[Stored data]
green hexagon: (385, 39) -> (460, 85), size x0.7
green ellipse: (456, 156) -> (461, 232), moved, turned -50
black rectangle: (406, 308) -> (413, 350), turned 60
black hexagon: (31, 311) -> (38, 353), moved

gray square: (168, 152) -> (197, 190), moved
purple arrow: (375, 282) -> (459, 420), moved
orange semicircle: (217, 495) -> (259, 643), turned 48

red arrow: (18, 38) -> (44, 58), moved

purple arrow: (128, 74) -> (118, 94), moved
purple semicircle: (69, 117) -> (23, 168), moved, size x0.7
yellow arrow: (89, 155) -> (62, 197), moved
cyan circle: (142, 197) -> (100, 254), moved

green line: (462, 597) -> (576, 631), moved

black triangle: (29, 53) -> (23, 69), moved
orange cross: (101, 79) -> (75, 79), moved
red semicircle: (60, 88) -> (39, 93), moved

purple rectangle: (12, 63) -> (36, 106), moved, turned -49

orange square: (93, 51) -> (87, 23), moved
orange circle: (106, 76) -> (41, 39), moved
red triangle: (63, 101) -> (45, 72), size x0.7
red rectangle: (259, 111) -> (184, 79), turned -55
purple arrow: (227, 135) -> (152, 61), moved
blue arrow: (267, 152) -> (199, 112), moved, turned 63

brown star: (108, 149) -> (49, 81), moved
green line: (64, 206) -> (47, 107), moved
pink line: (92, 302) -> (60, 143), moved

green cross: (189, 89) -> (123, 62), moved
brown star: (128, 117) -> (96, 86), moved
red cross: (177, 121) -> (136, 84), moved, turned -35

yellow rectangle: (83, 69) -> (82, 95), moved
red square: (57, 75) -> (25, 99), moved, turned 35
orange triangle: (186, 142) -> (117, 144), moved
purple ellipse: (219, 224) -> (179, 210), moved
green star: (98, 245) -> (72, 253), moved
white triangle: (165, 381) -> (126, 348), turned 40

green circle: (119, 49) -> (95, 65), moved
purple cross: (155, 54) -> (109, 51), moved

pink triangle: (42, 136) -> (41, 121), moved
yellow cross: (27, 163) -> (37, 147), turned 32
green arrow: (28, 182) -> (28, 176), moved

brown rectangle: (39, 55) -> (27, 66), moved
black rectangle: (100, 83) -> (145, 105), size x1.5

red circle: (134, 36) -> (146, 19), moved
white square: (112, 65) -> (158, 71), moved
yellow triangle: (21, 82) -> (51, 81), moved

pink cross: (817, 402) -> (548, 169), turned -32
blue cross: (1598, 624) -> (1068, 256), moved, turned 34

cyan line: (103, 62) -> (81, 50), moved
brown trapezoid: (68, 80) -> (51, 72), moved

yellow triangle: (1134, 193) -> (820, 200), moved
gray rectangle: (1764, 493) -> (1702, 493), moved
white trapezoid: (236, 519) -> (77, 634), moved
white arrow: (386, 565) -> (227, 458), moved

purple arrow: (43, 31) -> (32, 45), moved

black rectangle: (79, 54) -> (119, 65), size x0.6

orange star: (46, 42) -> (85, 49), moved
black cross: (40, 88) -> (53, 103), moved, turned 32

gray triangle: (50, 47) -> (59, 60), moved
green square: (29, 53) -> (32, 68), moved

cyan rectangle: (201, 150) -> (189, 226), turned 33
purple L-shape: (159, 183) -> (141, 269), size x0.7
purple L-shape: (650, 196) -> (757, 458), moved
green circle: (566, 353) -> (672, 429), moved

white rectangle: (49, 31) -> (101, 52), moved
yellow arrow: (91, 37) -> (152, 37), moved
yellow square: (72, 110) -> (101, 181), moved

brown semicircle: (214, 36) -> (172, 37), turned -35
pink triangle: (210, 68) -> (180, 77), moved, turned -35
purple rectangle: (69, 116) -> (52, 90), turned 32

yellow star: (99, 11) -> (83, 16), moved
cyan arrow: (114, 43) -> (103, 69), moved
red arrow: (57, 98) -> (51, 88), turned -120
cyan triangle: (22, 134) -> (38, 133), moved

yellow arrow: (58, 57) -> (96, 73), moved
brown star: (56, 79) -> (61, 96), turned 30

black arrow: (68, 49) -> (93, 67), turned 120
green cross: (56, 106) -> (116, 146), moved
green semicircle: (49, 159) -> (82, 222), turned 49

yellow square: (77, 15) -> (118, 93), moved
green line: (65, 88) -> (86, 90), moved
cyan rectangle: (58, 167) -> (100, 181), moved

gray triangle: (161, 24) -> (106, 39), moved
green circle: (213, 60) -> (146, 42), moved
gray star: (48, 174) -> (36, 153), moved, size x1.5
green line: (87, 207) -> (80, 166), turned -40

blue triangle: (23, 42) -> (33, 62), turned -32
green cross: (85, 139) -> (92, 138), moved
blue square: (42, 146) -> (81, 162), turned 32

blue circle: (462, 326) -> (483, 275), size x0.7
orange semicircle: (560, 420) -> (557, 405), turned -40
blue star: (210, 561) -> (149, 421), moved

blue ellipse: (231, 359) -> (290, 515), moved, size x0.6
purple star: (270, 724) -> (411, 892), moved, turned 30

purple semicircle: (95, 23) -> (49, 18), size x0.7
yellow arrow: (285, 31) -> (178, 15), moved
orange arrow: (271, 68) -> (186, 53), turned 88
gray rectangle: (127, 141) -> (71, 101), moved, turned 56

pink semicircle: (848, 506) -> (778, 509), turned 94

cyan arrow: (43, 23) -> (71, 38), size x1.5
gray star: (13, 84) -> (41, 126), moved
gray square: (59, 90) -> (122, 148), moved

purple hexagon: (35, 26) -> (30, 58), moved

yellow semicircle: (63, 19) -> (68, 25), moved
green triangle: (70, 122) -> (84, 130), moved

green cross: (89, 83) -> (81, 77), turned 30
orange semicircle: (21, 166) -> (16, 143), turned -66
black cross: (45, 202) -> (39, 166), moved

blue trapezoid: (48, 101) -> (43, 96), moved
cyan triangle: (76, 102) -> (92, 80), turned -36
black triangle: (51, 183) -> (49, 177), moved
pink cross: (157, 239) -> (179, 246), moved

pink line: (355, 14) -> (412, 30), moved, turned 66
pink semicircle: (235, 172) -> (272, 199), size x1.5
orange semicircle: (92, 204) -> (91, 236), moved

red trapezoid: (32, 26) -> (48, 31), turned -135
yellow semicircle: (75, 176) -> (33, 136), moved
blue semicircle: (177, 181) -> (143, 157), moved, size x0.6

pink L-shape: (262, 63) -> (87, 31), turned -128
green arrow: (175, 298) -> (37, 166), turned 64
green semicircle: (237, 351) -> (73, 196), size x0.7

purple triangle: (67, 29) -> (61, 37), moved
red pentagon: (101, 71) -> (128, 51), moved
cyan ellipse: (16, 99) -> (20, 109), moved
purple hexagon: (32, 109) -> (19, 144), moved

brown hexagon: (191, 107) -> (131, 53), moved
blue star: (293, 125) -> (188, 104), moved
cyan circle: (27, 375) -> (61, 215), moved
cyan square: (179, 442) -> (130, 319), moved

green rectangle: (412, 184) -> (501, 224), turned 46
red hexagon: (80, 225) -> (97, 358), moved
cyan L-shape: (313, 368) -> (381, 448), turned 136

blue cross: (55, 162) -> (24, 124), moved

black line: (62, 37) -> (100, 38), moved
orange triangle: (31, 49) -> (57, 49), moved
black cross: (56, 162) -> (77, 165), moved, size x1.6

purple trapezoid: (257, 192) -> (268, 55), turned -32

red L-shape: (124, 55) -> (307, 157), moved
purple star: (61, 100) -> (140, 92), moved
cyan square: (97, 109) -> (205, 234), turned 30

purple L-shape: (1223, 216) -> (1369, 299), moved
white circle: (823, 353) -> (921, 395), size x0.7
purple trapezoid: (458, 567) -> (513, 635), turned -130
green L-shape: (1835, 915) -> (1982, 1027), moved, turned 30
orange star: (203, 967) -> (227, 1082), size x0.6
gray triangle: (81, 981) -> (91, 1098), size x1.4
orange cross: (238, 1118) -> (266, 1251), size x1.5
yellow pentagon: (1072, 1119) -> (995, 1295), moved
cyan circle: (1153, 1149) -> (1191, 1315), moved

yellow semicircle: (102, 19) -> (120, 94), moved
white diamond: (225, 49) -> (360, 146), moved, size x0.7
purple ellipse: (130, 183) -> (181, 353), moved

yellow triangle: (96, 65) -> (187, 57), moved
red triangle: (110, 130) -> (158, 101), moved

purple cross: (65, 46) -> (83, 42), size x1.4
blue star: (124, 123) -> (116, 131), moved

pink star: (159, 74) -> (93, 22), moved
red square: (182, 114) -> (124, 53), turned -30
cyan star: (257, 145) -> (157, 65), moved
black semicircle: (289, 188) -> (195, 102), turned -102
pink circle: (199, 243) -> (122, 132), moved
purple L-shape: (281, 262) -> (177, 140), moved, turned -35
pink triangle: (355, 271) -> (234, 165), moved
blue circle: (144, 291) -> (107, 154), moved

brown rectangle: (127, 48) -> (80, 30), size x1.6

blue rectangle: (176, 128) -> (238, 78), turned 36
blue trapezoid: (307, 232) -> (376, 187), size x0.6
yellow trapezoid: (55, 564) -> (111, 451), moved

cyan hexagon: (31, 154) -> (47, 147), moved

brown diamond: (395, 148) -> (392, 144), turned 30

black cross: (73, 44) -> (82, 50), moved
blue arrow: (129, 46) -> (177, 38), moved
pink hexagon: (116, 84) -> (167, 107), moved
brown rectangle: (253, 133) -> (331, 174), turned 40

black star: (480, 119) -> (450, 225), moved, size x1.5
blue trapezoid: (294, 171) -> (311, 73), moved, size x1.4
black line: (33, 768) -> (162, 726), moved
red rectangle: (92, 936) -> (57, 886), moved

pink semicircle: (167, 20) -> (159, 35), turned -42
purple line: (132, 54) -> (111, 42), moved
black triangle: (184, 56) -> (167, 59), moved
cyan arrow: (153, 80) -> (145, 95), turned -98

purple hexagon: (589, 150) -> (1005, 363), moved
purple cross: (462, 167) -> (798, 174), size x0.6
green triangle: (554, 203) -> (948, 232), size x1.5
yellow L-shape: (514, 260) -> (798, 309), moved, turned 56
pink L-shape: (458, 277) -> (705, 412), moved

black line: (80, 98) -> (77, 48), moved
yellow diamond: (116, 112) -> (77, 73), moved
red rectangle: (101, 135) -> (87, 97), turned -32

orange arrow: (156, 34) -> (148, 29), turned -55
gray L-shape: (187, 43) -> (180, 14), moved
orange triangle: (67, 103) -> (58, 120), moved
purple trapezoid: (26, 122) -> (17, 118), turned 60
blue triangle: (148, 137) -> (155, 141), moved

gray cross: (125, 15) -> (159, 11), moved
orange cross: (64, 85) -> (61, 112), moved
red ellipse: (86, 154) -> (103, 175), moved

* **GOAL OF THE EXERCISE**: Retype, exactly and in full, the lines above from the one containing "orange star: (46, 42) -> (85, 49), moved" through the one containing "yellow arrow: (91, 37) -> (152, 37), moved".

* **FINISHED EXERCISE**:
orange star: (46, 42) -> (85, 49), moved
black cross: (40, 88) -> (53, 103), moved, turned 32

gray triangle: (50, 47) -> (59, 60), moved
green square: (29, 53) -> (32, 68), moved

cyan rectangle: (201, 150) -> (189, 226), turned 33
purple L-shape: (159, 183) -> (141, 269), size x0.7
purple L-shape: (650, 196) -> (757, 458), moved
green circle: (566, 353) -> (672, 429), moved

white rectangle: (49, 31) -> (101, 52), moved
yellow arrow: (91, 37) -> (152, 37), moved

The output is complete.